(Beginning of Data extract)

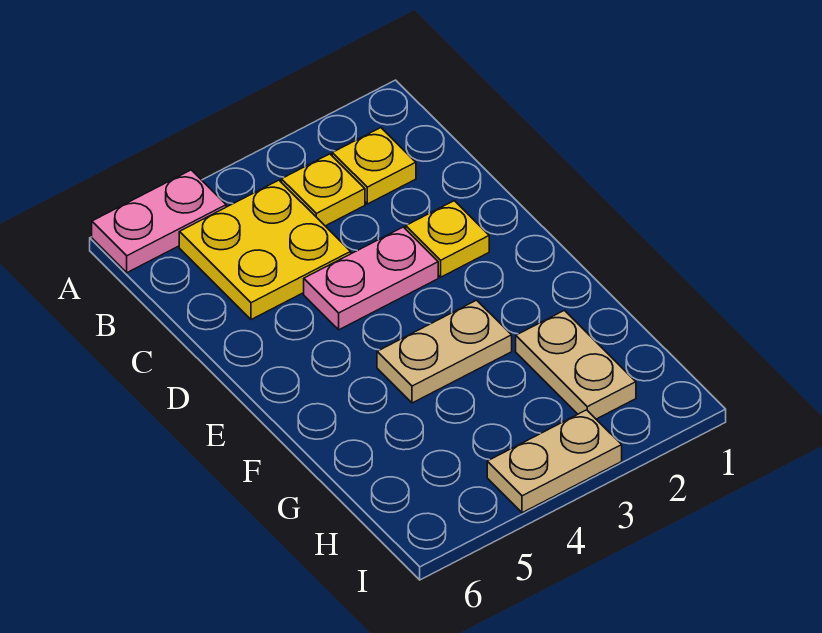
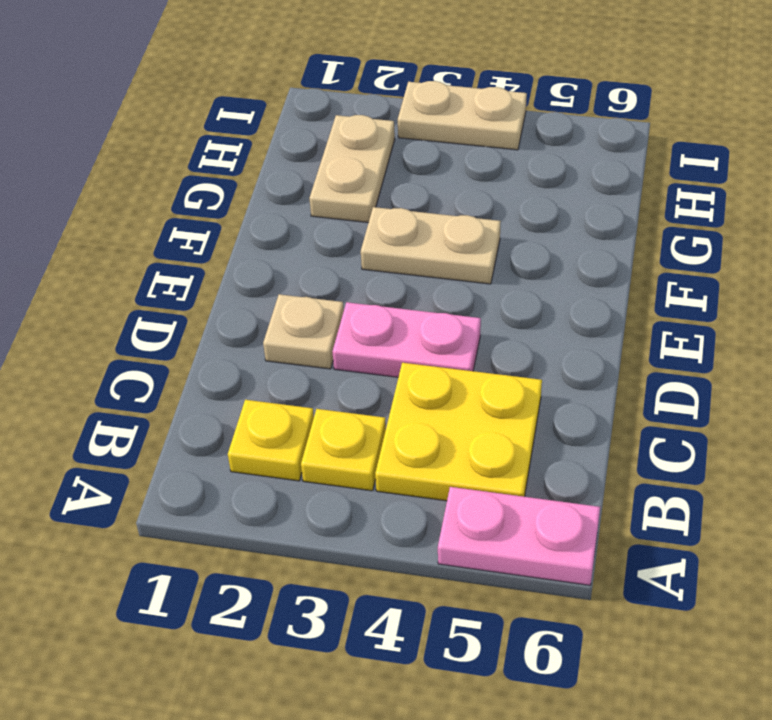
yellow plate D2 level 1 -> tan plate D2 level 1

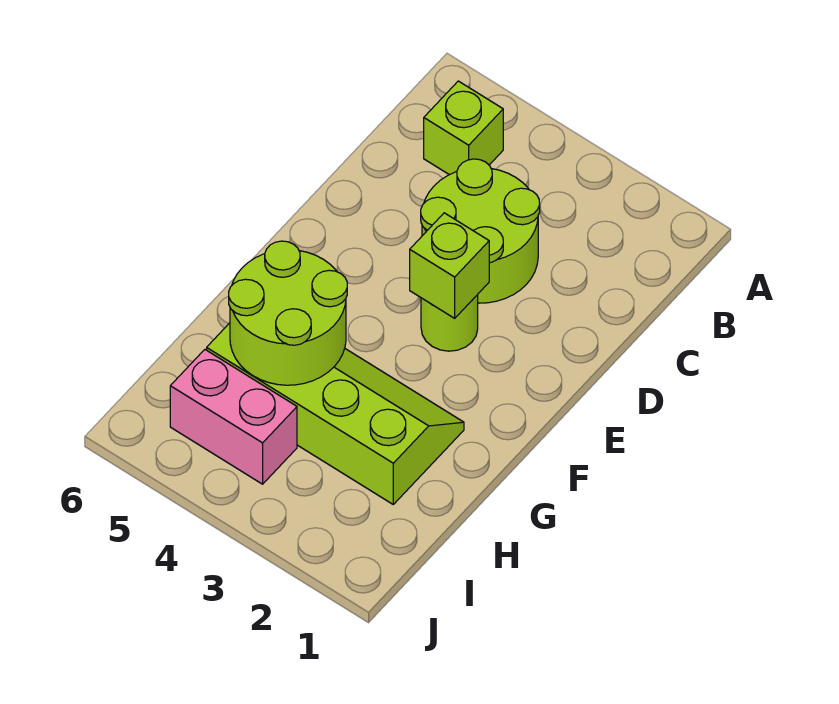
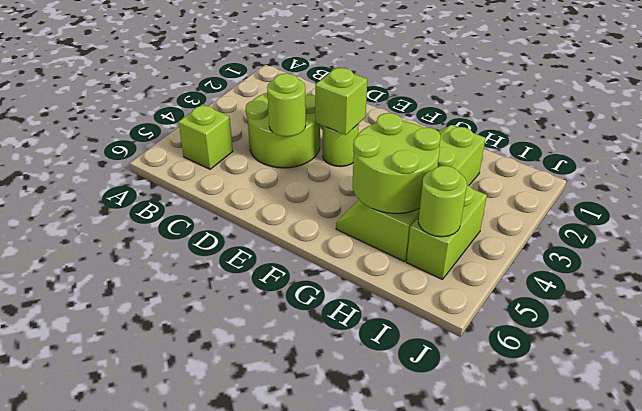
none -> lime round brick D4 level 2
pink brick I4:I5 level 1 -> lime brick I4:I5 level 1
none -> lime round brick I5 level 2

(End of Data extract)

None of the pictures should be carried over when the data above is transcribed exactly.

yellow plate D2 level 1 -> tan plate D2 level 1

none -> lime round brick D4 level 2
pink brick I4:I5 level 1 -> lime brick I4:I5 level 1
none -> lime round brick I5 level 2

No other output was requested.